START RECORDS SUPPLIED

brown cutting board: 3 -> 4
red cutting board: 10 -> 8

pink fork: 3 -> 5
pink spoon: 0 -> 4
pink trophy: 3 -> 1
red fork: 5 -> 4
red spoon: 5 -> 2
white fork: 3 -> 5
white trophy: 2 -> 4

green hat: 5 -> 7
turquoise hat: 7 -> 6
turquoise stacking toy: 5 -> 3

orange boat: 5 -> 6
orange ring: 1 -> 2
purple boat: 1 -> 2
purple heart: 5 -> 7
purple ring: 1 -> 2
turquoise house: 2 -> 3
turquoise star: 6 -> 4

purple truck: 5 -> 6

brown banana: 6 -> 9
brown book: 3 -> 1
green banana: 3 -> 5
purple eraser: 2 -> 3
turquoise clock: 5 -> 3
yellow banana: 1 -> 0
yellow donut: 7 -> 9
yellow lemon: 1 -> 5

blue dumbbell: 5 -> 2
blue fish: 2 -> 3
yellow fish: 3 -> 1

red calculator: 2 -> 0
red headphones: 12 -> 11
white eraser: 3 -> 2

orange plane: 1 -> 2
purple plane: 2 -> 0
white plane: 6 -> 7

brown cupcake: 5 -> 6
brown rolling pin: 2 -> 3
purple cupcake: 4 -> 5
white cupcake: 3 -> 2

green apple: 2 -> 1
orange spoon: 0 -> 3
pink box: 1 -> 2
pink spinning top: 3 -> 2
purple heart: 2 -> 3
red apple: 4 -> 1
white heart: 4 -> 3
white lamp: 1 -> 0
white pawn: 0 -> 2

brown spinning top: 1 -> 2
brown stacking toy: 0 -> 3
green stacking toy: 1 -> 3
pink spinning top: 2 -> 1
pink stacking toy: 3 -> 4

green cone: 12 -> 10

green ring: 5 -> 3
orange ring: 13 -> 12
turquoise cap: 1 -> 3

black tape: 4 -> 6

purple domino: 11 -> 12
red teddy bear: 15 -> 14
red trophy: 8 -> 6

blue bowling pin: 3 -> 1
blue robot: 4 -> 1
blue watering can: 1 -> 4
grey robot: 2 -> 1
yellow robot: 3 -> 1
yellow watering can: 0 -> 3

END RECORDS SUPPLIED

> ACTIVITY:
In the entries above, one line contains "yellow donut: 7 -> 9" and another contains "green apple: 2 -> 1". Reproduce exactly those two lines and the lines between them, nothing else.

> RESULT OF THE TASK:
yellow donut: 7 -> 9
yellow lemon: 1 -> 5

blue dumbbell: 5 -> 2
blue fish: 2 -> 3
yellow fish: 3 -> 1

red calculator: 2 -> 0
red headphones: 12 -> 11
white eraser: 3 -> 2

orange plane: 1 -> 2
purple plane: 2 -> 0
white plane: 6 -> 7

brown cupcake: 5 -> 6
brown rolling pin: 2 -> 3
purple cupcake: 4 -> 5
white cupcake: 3 -> 2

green apple: 2 -> 1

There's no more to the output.